Task to carry out >> Across the data below, count every line where the string "brick" appears. Answer with the number alone.

Coordinate-based change listings
<<<<
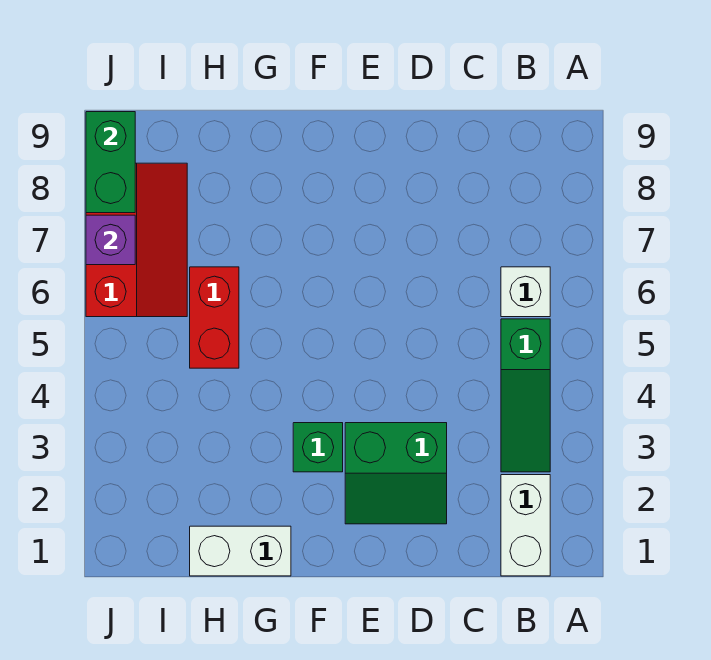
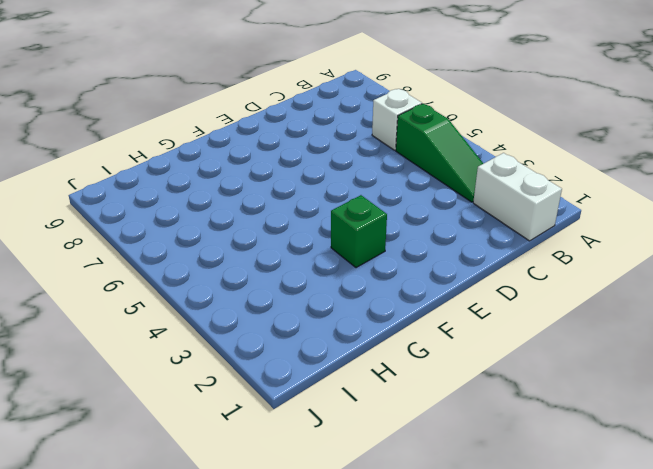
none -> green slope D2:E3 level 1 top 3
none -> white brick G1:H1 level 1

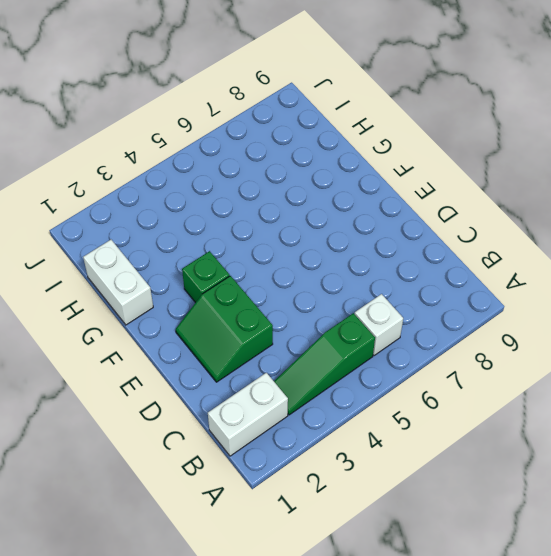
none -> red brick H5:H6 level 1
none -> red slope I6:J8 level 1 top J

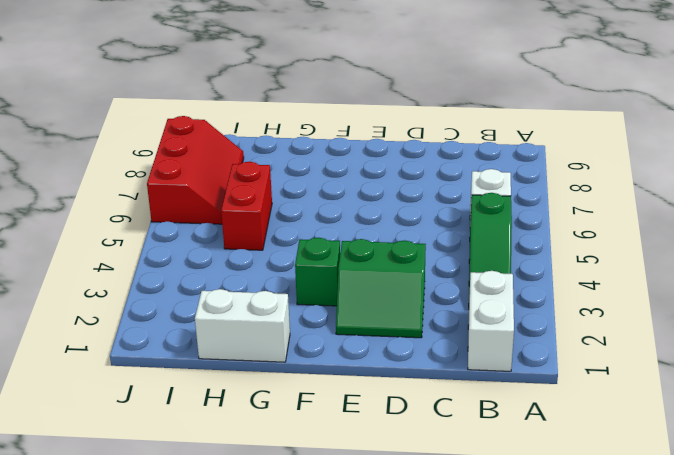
none -> purple brick J7 level 2
none -> green brick J8:J9 level 2

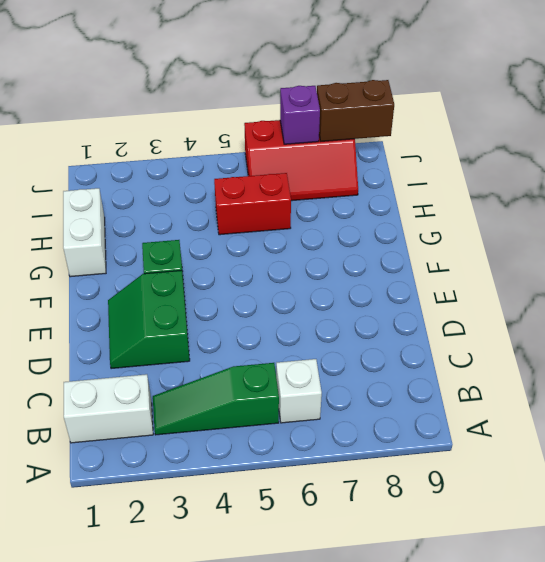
brown brick J8:J9 level 2 -> green brick J8:J9 level 2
>>>>
Solved exercise >> 5